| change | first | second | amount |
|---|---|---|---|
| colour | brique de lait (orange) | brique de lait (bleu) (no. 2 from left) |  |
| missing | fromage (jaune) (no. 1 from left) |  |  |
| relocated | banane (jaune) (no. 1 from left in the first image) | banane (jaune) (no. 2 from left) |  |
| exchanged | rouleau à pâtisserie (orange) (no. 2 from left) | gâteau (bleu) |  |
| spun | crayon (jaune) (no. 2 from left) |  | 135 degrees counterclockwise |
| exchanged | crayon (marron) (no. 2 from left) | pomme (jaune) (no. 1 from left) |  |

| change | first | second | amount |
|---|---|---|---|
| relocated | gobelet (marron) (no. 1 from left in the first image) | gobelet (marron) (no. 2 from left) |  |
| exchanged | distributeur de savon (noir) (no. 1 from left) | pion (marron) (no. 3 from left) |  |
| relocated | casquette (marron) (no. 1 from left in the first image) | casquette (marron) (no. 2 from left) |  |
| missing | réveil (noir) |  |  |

**To do**
Print the whole listing exactly as it is.

**Answer for the task**
| change | first | second | amount |
|---|---|---|---|
| colour | brique de lait (orange) | brique de lait (bleu) (no. 2 from left) |  |
| missing | fromage (jaune) (no. 1 from left) |  |  |
| relocated | banane (jaune) (no. 1 from left in the first image) | banane (jaune) (no. 2 from left) |  |
| exchanged | rouleau à pâtisserie (orange) (no. 2 from left) | gâteau (bleu) |  |
| spun | crayon (jaune) (no. 2 from left) |  | 135 degrees counterclockwise |
| exchanged | crayon (marron) (no. 2 from left) | pomme (jaune) (no. 1 from left) |  |

| change | first | second | amount |
|---|---|---|---|
| relocated | gobelet (marron) (no. 1 from left in the first image) | gobelet (marron) (no. 2 from left) |  |
| exchanged | distributeur de savon (noir) (no. 1 from left) | pion (marron) (no. 3 from left) |  |
| relocated | casquette (marron) (no. 1 from left in the first image) | casquette (marron) (no. 2 from left) |  |
| missing | réveil (noir) |  |  |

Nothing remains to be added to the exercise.